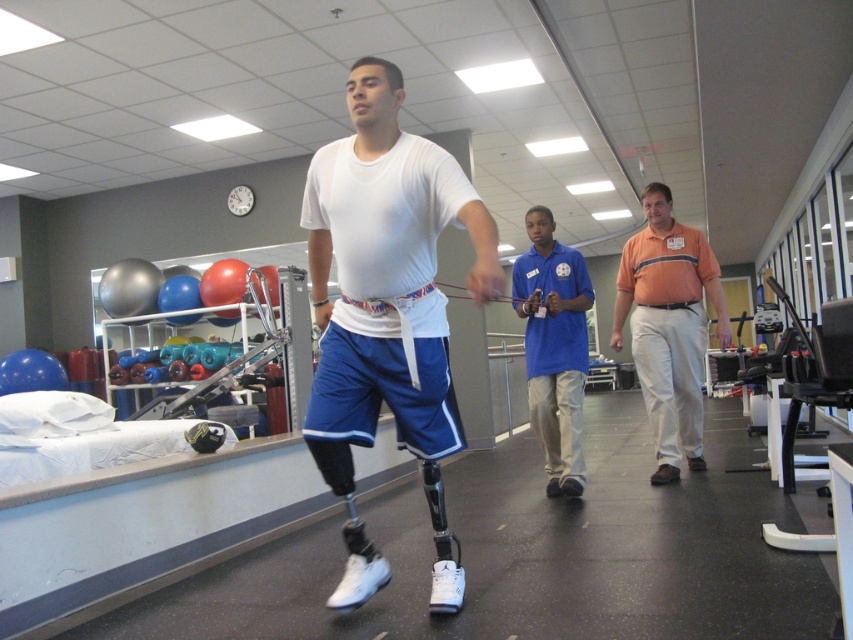
Question: Is white matte/soft fabric shirt at center further to camera compared to rubber/elastic resistance band at center?

Choices:
 (A) no
 (B) yes

Answer: (A)

Question: Does white matte/soft fabric shirt at center lie in front of blue cotton shirt at center?

Choices:
 (A) no
 (B) yes

Answer: (B)

Question: Among these objects, which one is farthest from the camera?

Choices:
 (A) blue cotton shirt at center
 (B) white matte/soft fabric shirt at center
 (C) rubber/elastic resistance band at center
 (D) orange cotton shirt at center

Answer: (C)

Question: Which point is farther to the camera?

Choices:
 (A) (641, 378)
 (B) (540, 260)
 (C) (374, 72)
 (D) (518, 300)

Answer: (A)

Question: Which object is farther from the camera taking this photo?

Choices:
 (A) orange cotton shirt at center
 (B) white matte/soft fabric shirt at center

Answer: (A)

Question: Is orange cotton shirt at center to the right of blue cotton shirt at center from the viewer's perspective?

Choices:
 (A) no
 (B) yes

Answer: (B)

☆ ☆ ☆ ☆ ☆

> **WHAT IS NEEDED**
Count the lines in the entries above that contain the word "orange", and give only the number.

> **REPLY**
3